### WORK INSTRUCTION:
Locate the line that contains "(402, 189) = (269, 156): white" in the data that follows. Copy it and every subsequent line to the end, exactly, excluding pictures.

══ RECORDS SHOWN

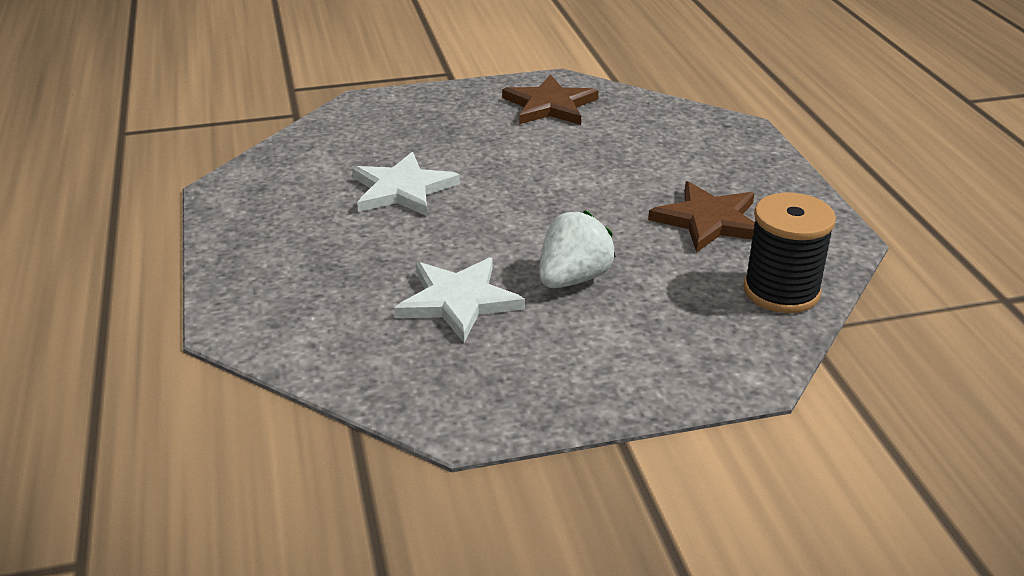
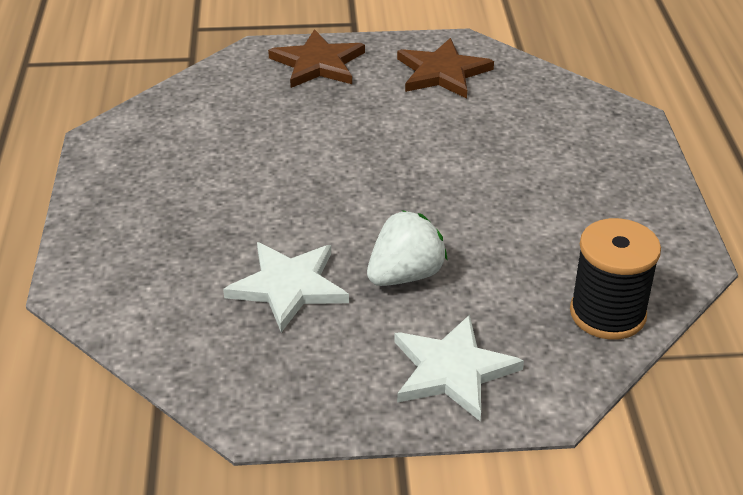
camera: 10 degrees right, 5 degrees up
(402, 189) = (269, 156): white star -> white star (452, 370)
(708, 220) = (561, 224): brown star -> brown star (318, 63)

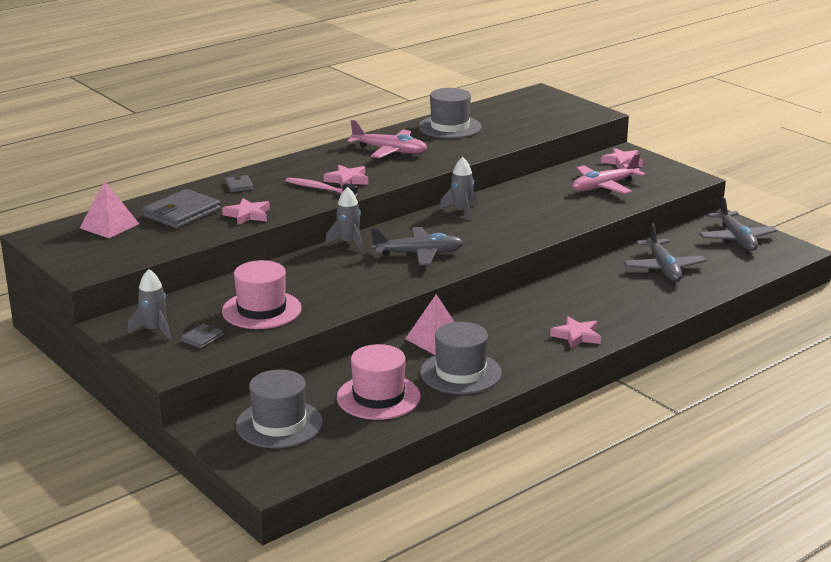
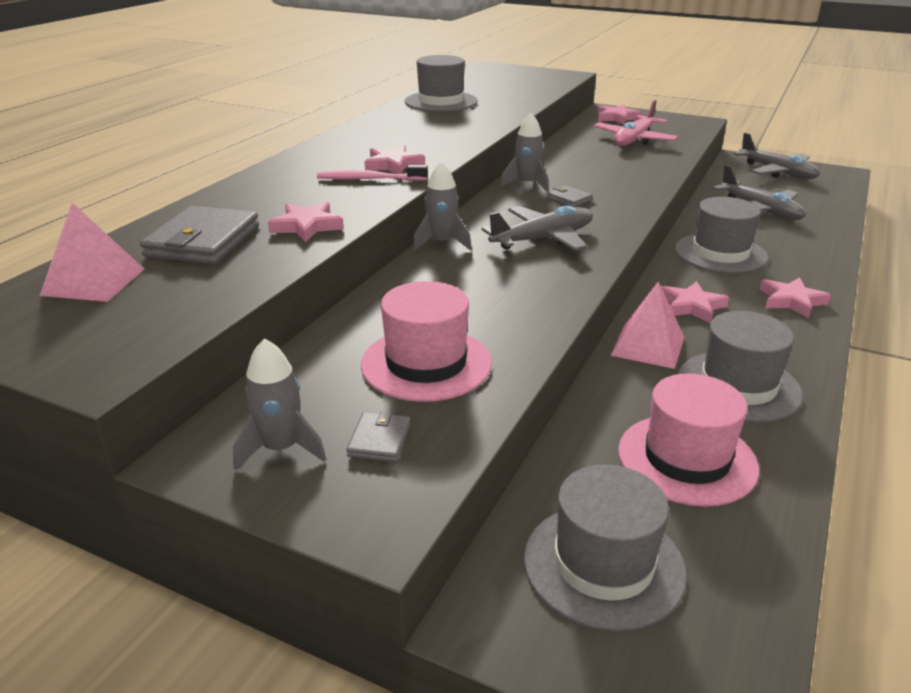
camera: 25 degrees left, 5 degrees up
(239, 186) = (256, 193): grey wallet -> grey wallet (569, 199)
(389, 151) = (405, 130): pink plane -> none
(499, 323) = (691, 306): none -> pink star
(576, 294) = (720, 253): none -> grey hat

════

### RESPONSE TO THE TASK:
(402, 189) = (269, 156): white star -> white star (452, 370)
(708, 220) = (561, 224): brown star -> brown star (318, 63)

camera: 25 degrees left, 5 degrees up
(239, 186) = (256, 193): grey wallet -> grey wallet (569, 199)
(389, 151) = (405, 130): pink plane -> none
(499, 323) = (691, 306): none -> pink star
(576, 294) = (720, 253): none -> grey hat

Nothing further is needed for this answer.